<<<<

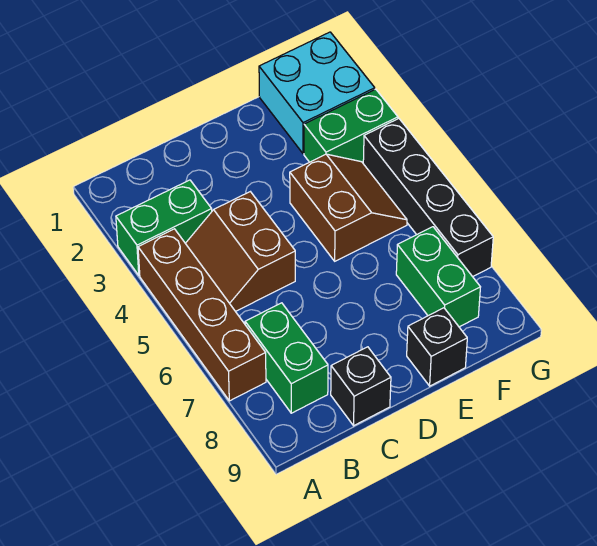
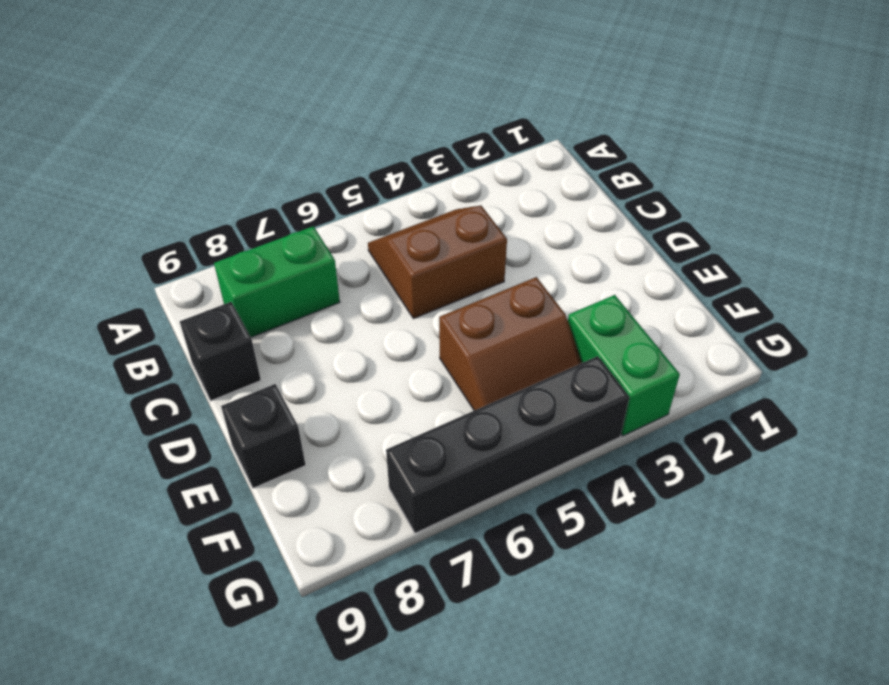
none -> green brick A3:B3 level 1
none -> brown brick A4:A7 level 1

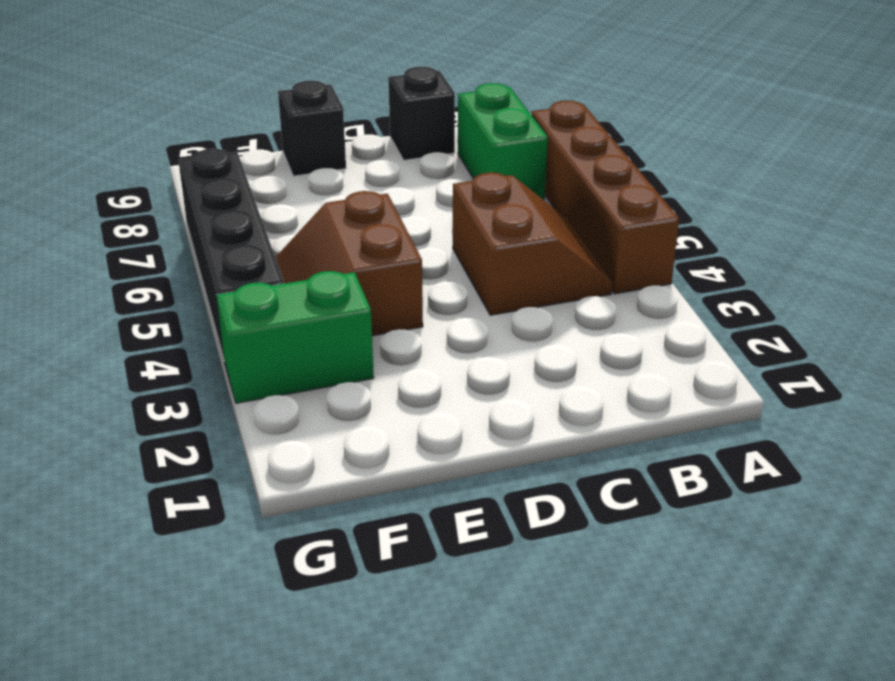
none -> green brick A3:B3 level 1
none -> cyan brick F1:G2 level 1

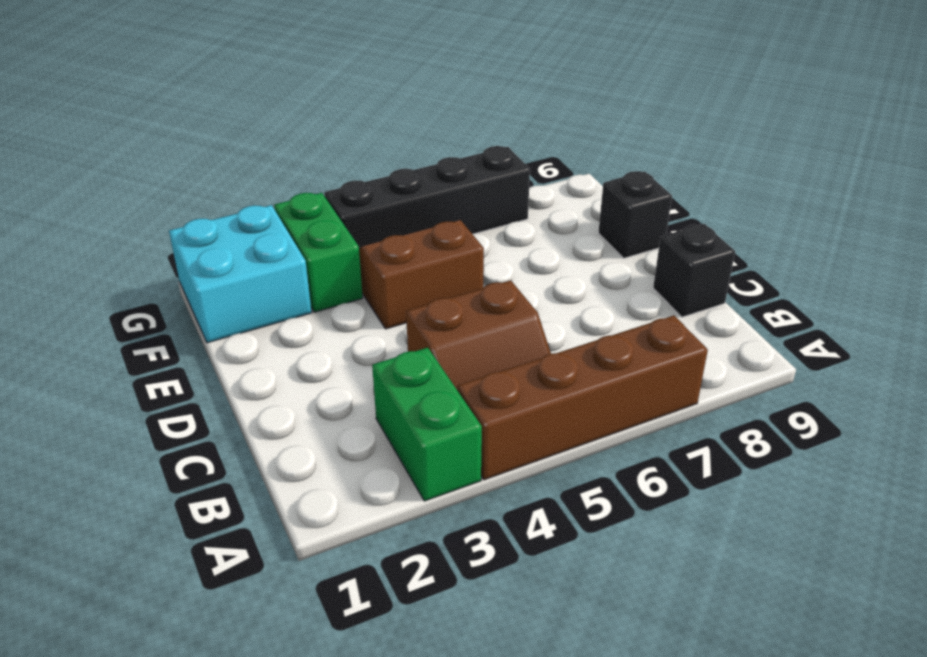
none -> green brick B7:B8 level 1
none -> green brick F7:F8 level 1

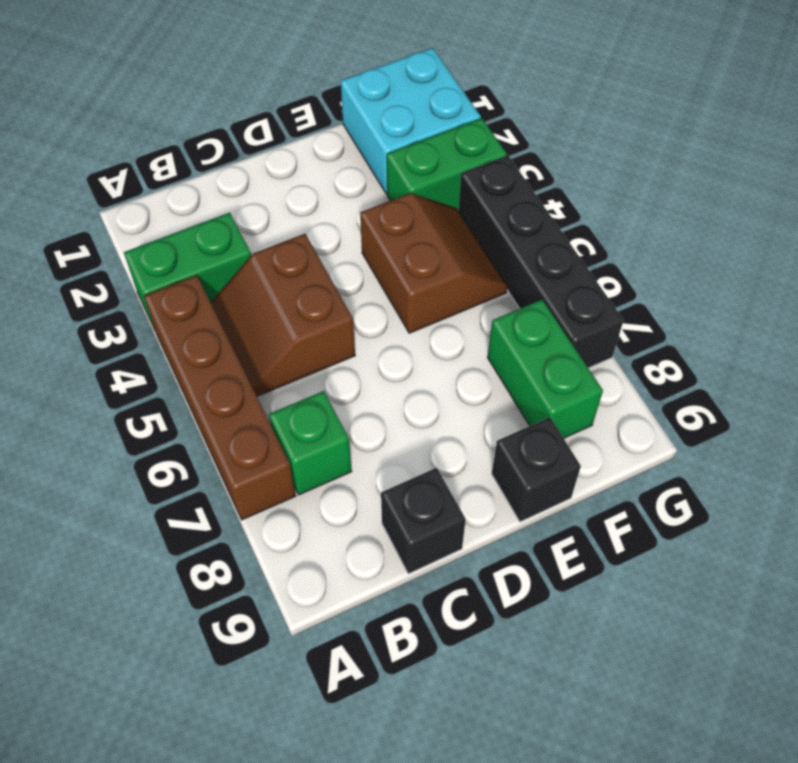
green brick B7 level 1 -> green brick B7:B8 level 1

>>>>

→ **What is needed**
Please copy out every line in the listing that has the string "none".

→ **Exercise solution**
none -> green brick A3:B3 level 1
none -> brown brick A4:A7 level 1
none -> green brick A3:B3 level 1
none -> cyan brick F1:G2 level 1
none -> green brick B7:B8 level 1
none -> green brick F7:F8 level 1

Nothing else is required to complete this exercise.